- [EXERCISE DETAILS]: For the entries that follow, restate word for word the line containing "camera: 40 degrees right, 15 degrees up", the line containing "move: black scissors", and every line that lies between them.

- [DATA LISTING]:
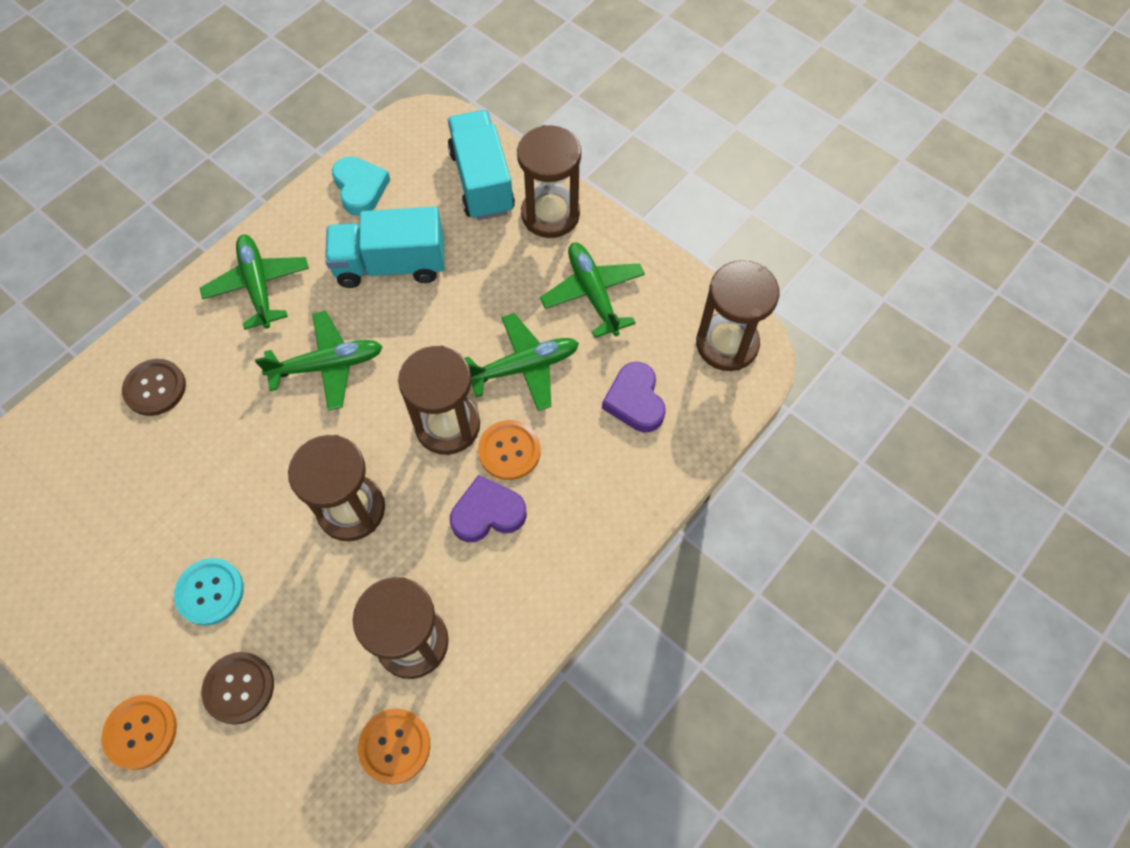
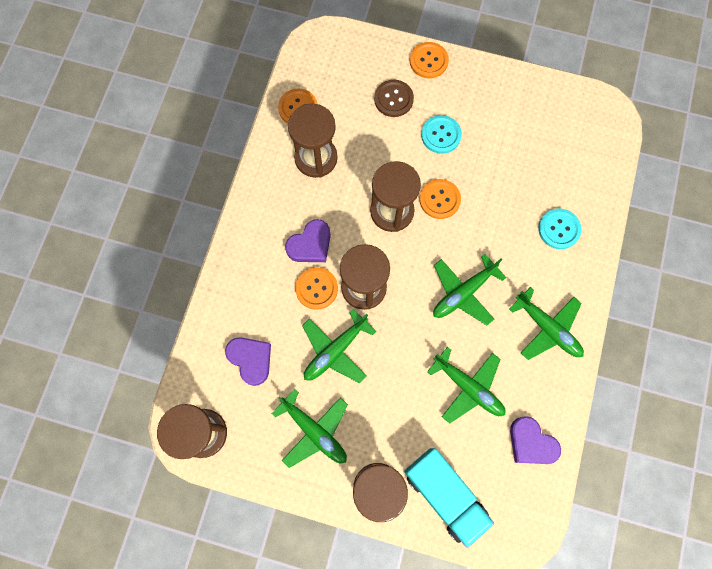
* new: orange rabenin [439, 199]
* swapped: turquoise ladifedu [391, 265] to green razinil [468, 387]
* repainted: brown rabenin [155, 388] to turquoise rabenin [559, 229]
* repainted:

==

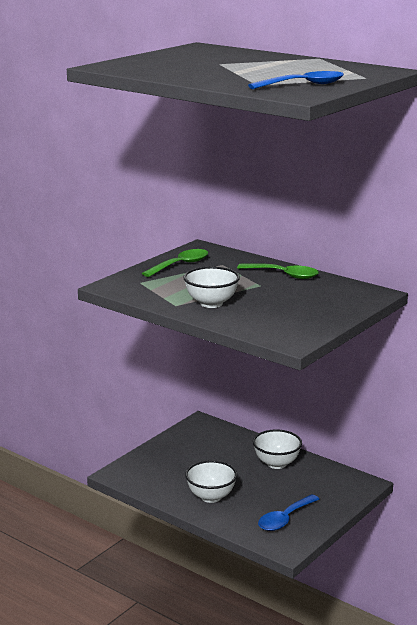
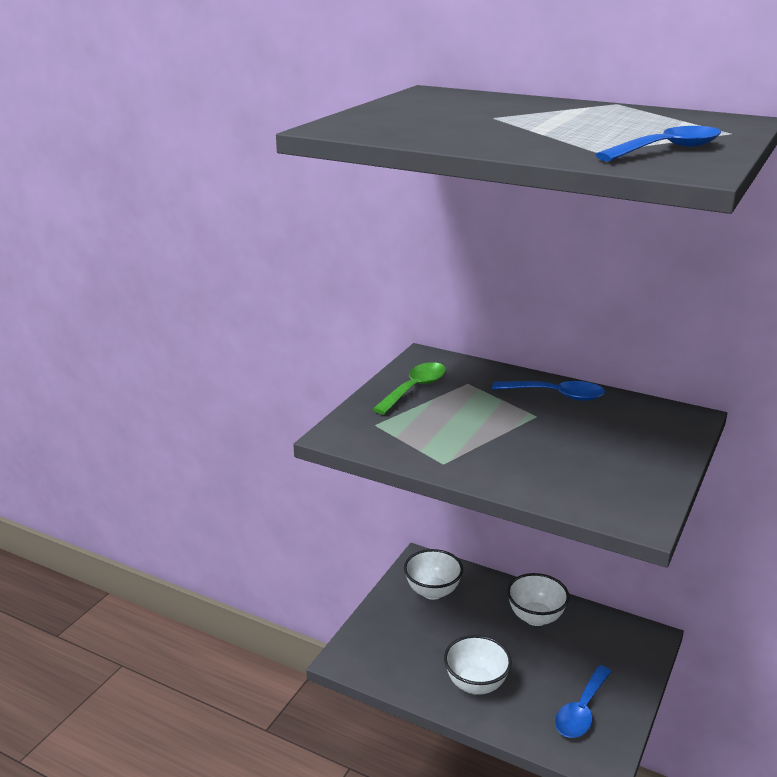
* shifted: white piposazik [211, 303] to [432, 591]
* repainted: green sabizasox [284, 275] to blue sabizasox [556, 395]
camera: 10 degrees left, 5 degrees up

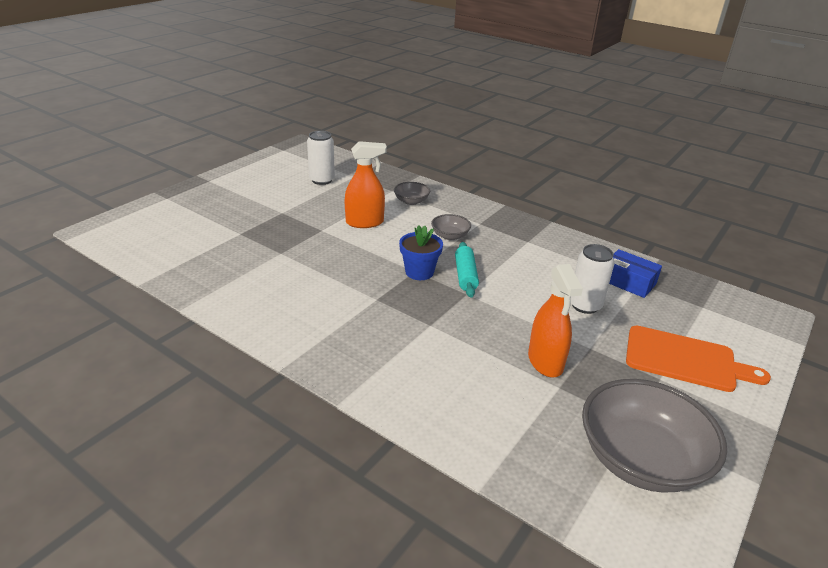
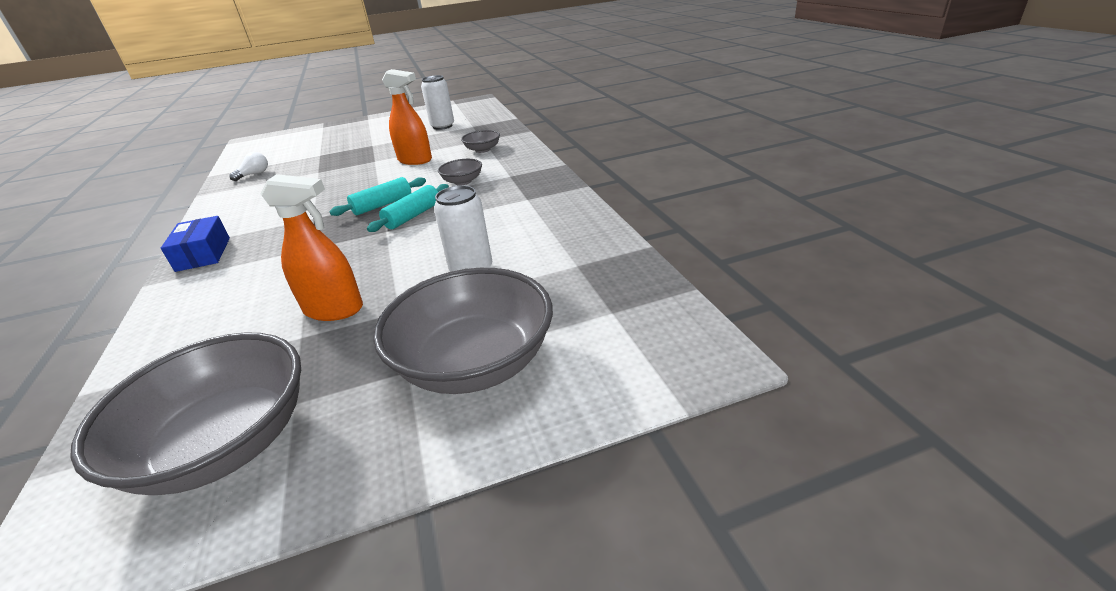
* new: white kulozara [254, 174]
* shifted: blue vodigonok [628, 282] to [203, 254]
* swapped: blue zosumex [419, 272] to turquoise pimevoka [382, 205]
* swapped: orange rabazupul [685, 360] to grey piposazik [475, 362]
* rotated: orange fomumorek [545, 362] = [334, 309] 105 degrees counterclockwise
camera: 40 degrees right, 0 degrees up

---

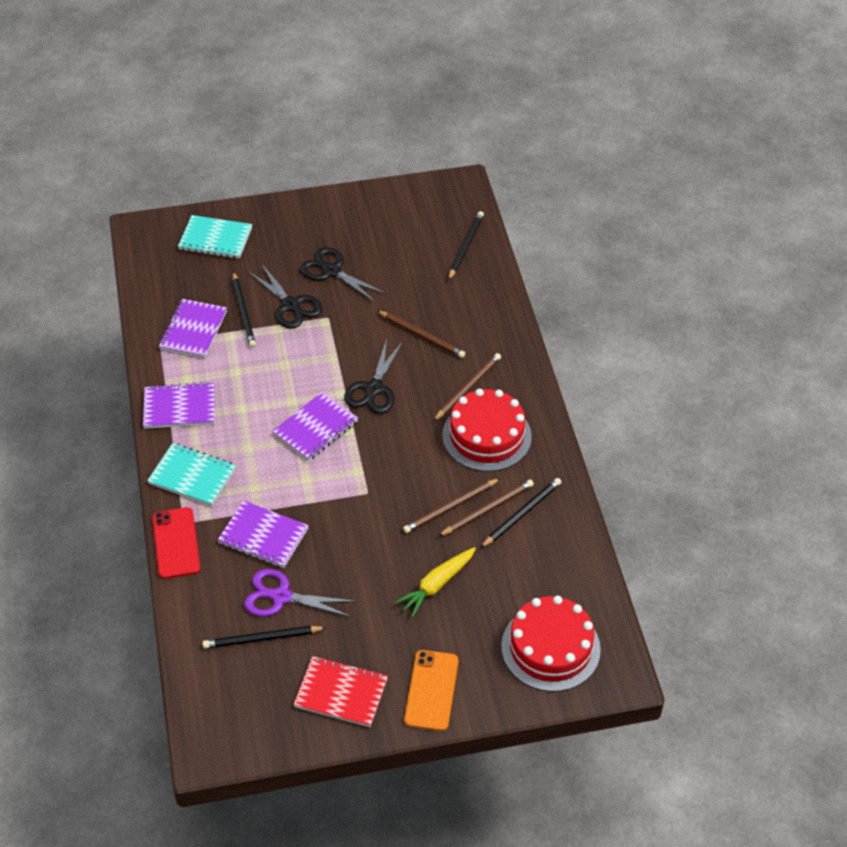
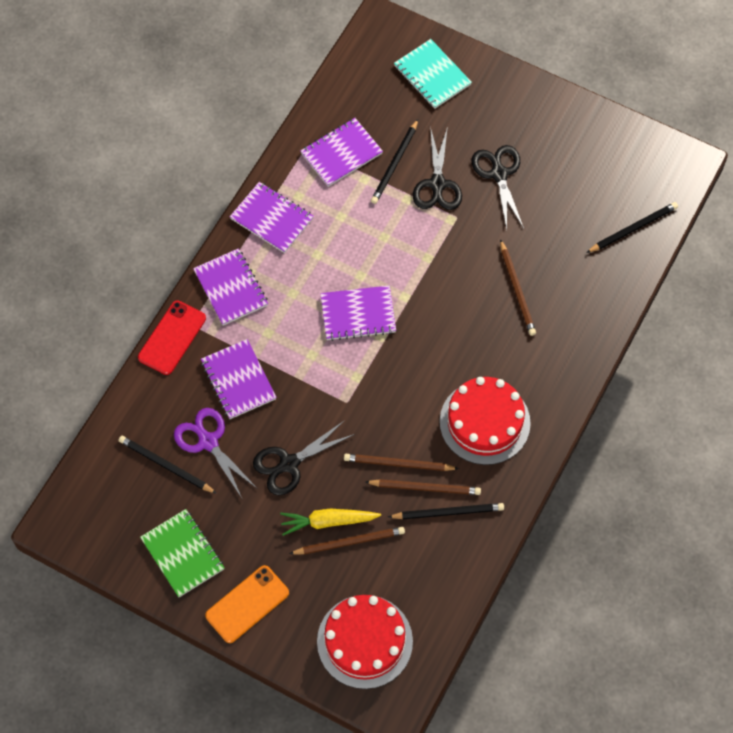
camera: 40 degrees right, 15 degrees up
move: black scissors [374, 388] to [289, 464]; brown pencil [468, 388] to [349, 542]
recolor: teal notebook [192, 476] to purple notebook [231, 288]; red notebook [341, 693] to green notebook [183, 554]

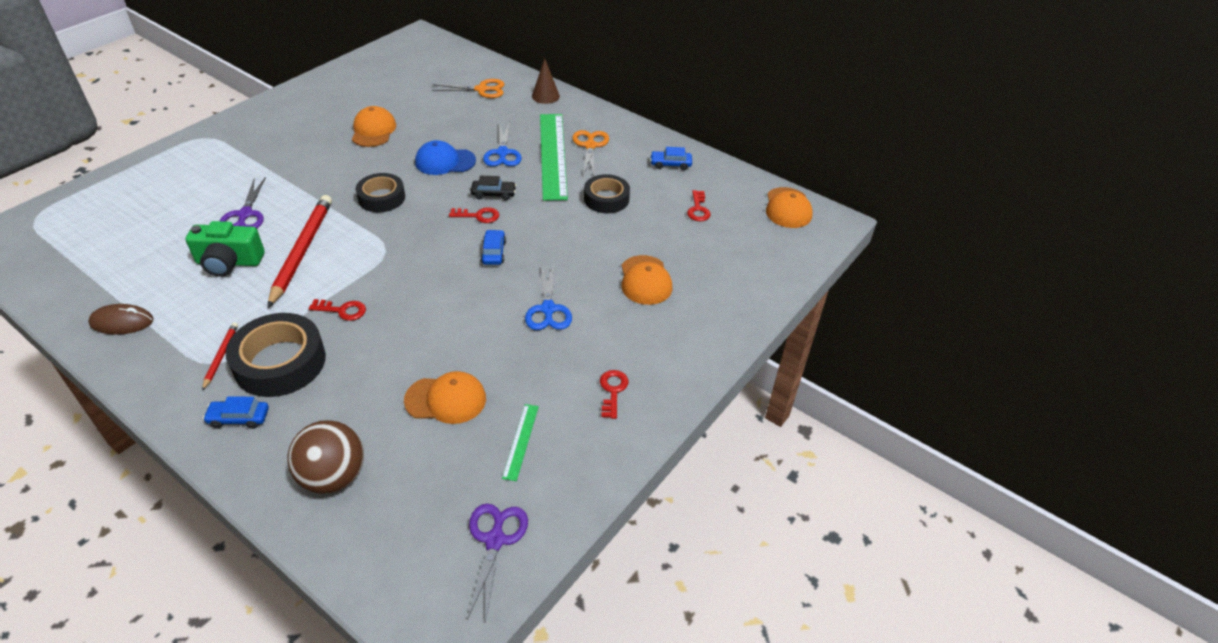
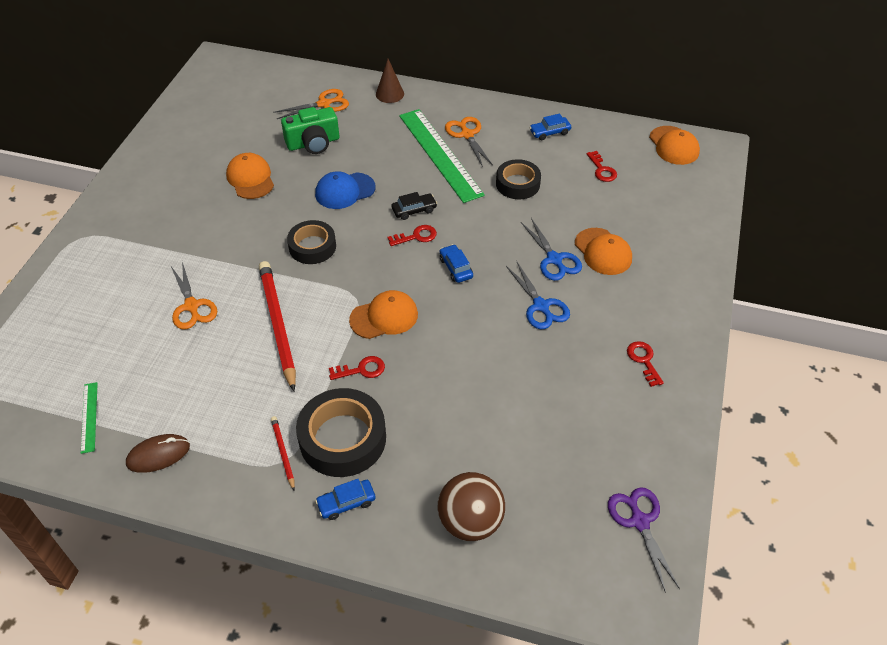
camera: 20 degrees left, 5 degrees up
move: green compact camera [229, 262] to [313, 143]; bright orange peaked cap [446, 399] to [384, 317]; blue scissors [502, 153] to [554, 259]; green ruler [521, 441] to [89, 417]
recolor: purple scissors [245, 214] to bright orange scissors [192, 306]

- [RESULT OF THE EXERCISE]:
camera: 40 degrees right, 15 degrees up
move: black scissors [374, 388] to [289, 464]; brown pencil [468, 388] to [349, 542]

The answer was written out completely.